The required output is the lines below from the line containing "Disk 5: [255,530,305,565]" to the line containing "Sync recipe?: [103,628,530,886]", inclusive, retyped exactly. No other lines belong in it.

PROVIDED RECORDS:
===============

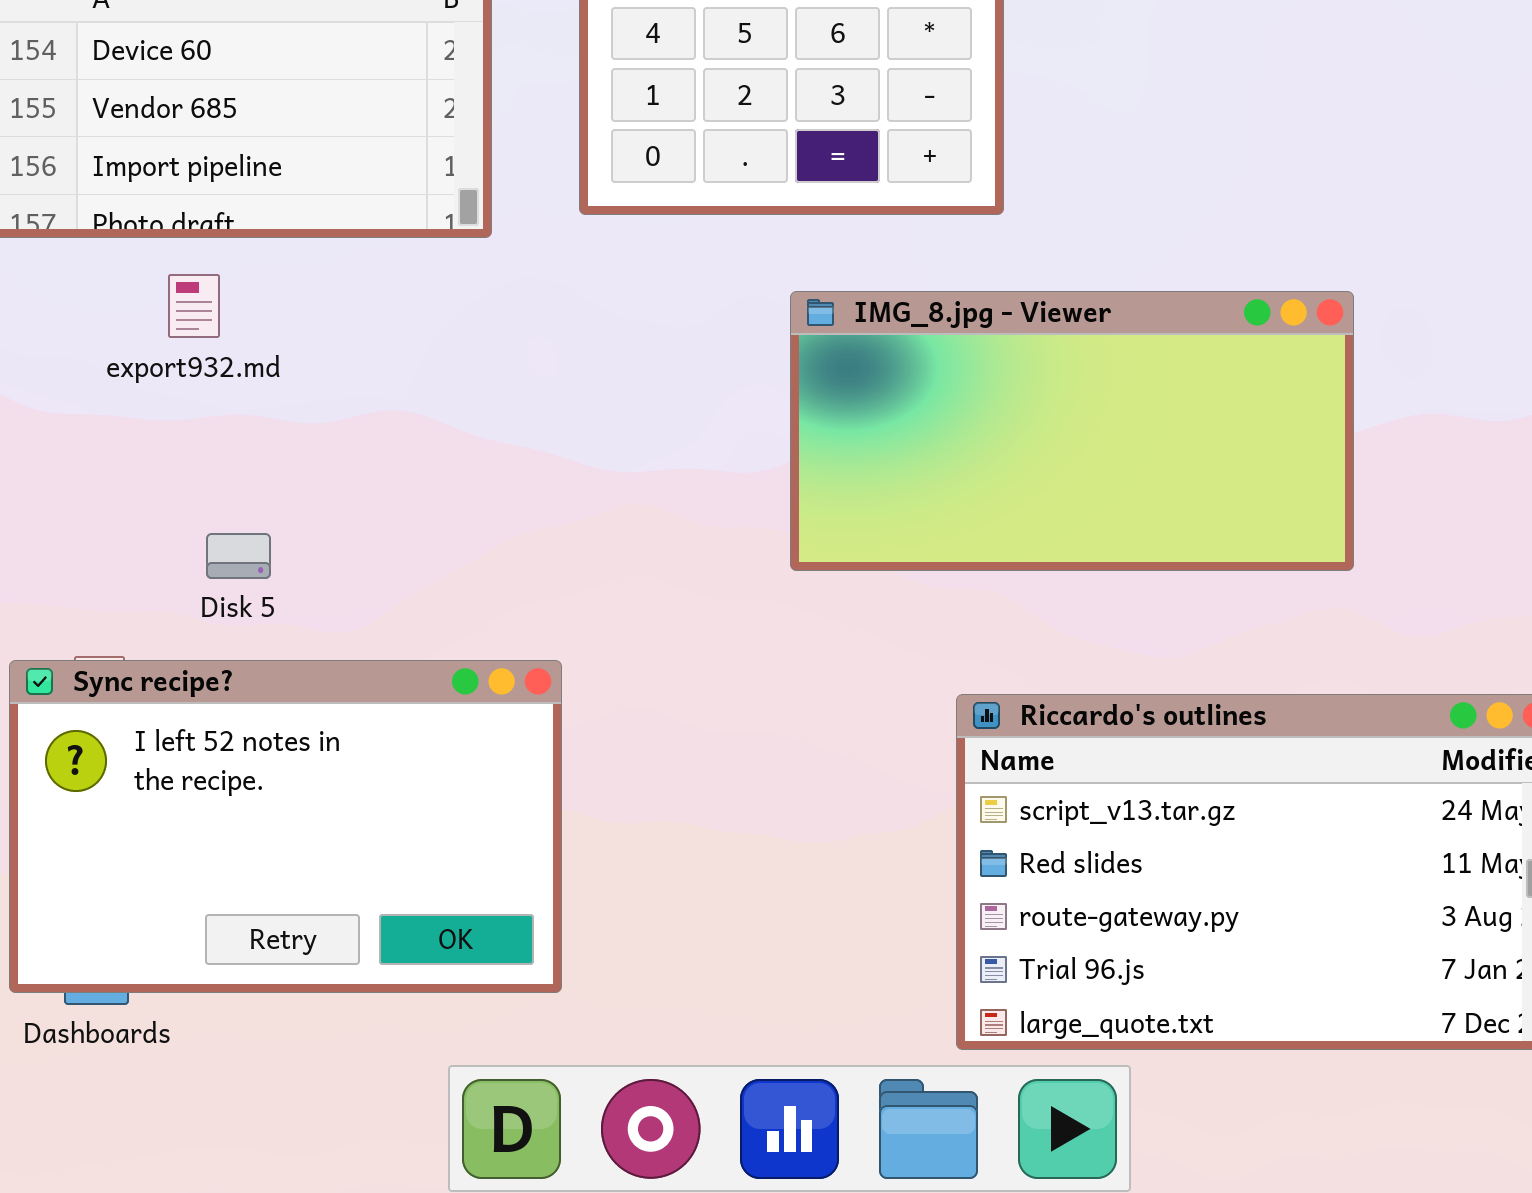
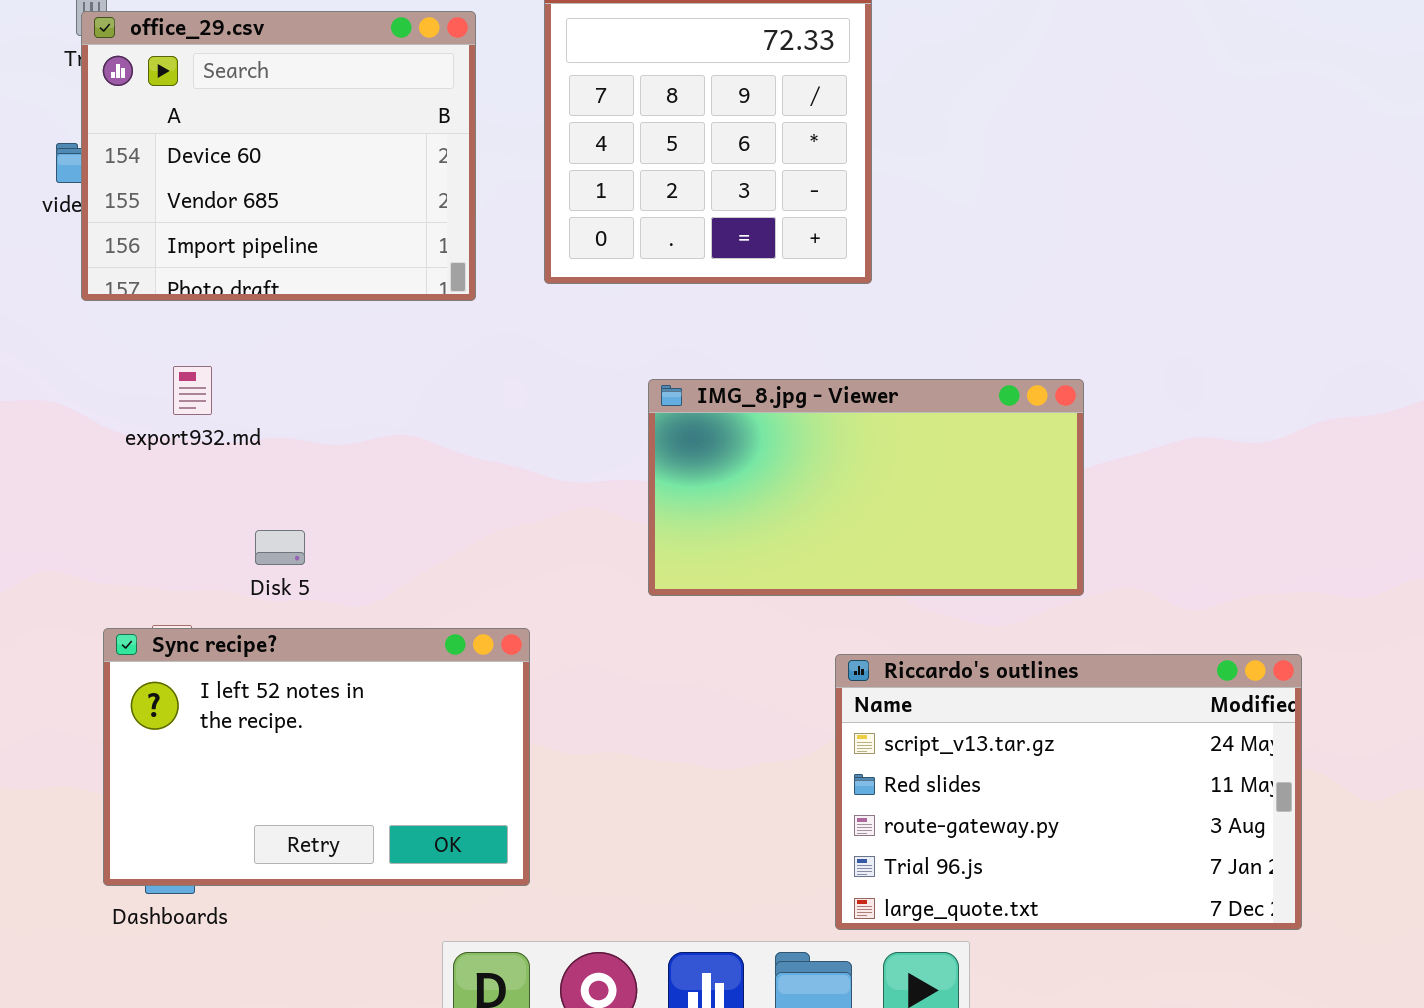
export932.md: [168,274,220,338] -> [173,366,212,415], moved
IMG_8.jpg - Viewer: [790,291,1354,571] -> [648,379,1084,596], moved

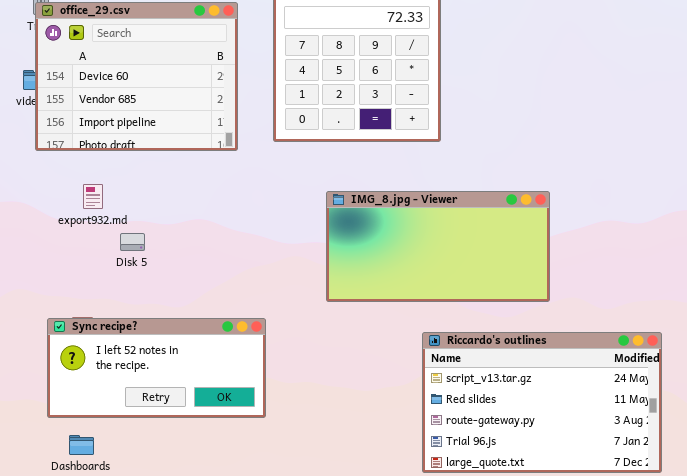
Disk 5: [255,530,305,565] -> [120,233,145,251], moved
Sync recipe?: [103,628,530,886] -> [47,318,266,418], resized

===============

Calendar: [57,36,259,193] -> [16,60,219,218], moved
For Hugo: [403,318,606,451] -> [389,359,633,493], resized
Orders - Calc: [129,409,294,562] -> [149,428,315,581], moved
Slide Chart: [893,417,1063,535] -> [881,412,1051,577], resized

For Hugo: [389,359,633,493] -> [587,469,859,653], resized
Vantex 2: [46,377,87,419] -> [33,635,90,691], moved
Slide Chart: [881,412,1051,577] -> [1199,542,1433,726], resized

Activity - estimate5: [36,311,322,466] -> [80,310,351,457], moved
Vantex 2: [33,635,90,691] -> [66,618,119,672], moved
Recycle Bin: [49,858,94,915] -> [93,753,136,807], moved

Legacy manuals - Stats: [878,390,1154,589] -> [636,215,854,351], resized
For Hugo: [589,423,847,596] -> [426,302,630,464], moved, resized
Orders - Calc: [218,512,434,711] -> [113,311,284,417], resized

===============

EXPECTED ANSWER:
Disk 5: [255,530,305,565] -> [120,233,145,251], moved
Sync recipe?: [103,628,530,886] -> [47,318,266,418], resized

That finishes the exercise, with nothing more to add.